==== Provided entries

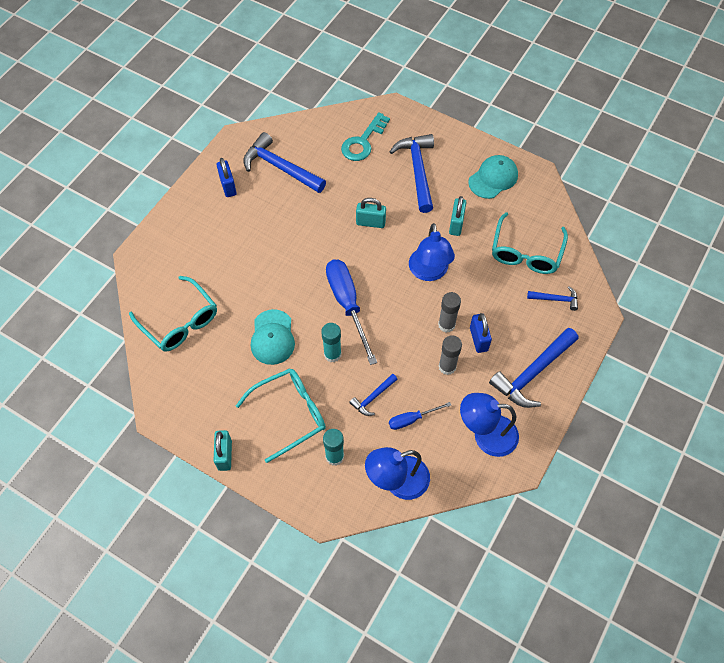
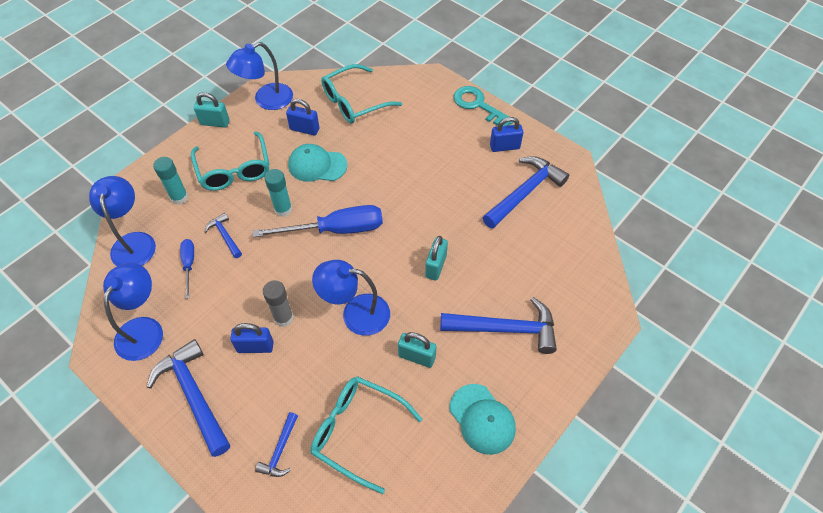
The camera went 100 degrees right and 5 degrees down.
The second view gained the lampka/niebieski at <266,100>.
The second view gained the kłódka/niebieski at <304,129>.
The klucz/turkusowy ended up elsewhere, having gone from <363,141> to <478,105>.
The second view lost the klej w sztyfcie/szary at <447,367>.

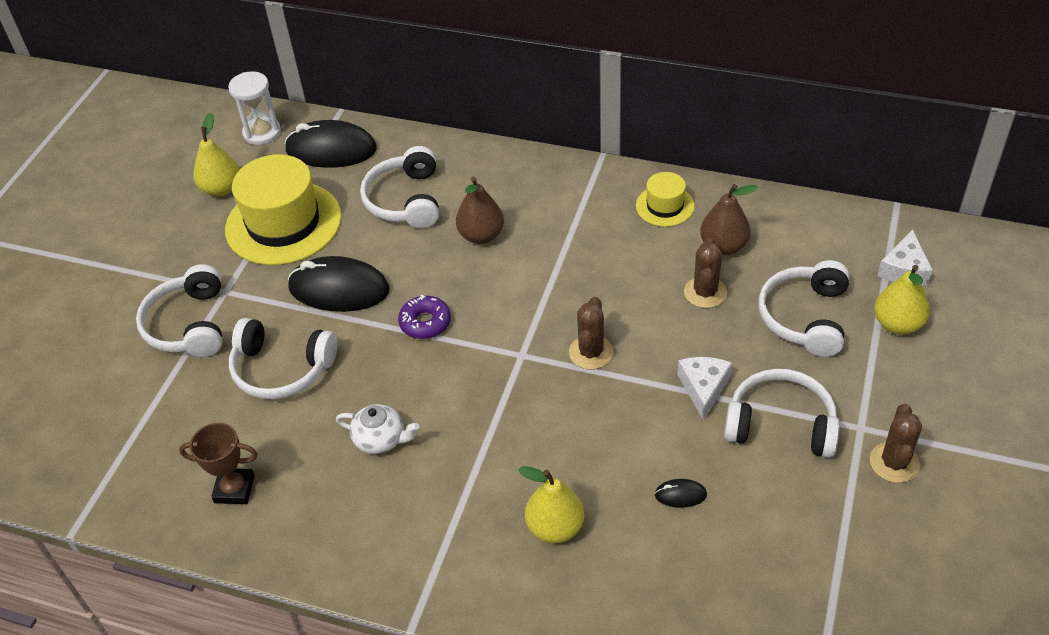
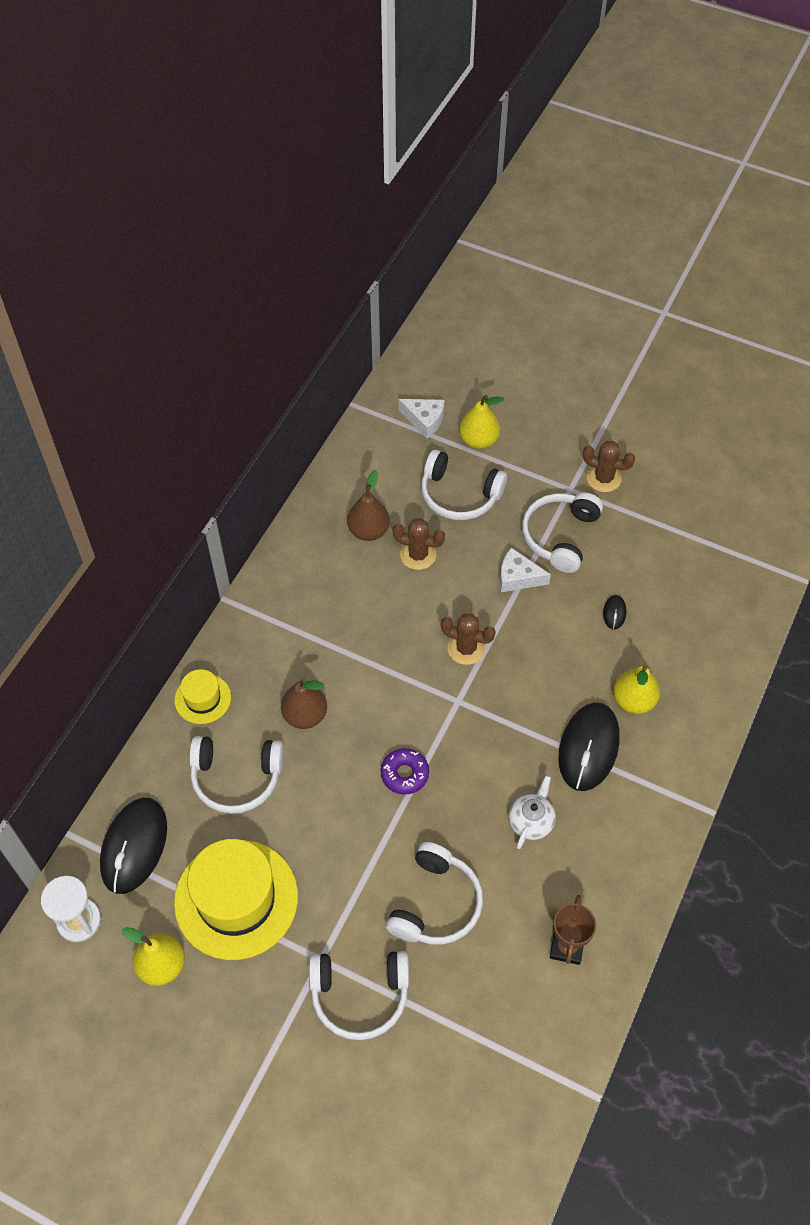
The camera went 85 degrees left and 10 degrees up.
The kapelusz/żółty ended up elsewhere, having gone from <665,206> to <202,698>.
The myszka/czarny ended up elsewhere, having gone from <339,289> to <588,748>.

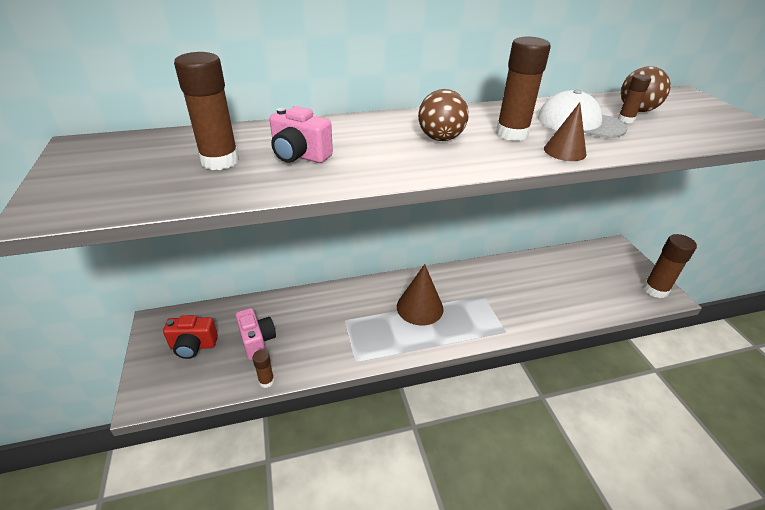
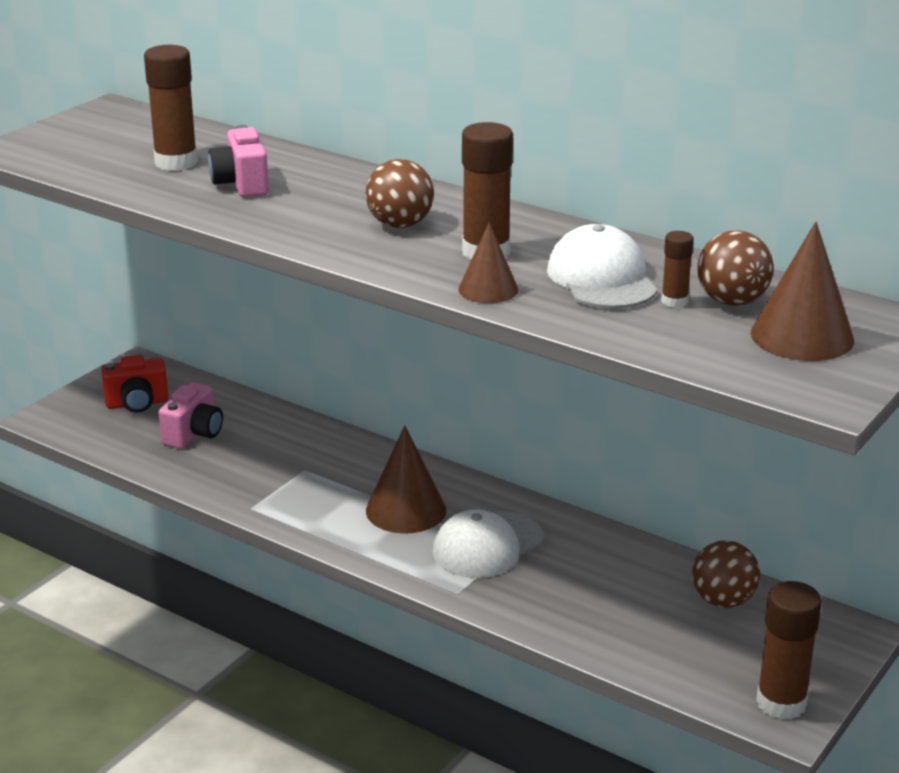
The camera went 50 degrees right and 10 degrees down.
The aparat fotograficzny/czerwony at <193,346> ended up facing another way, 60 degrees counterclockwise from before.
The second view gained the czapka/biały at <487,545>.
The second view gained the piłka/brązowy at <723,601>.
The second view gained the stożek/brązowy at <802,336>.
The second view lost the klej w sztyfcie/brązowy at <266,381>.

========

Pick out every line of the listing containing the word "niebieski", and show those lines.

The second view gained the lampka/niebieski at <266,100>.
The second view gained the kłódka/niebieski at <304,129>.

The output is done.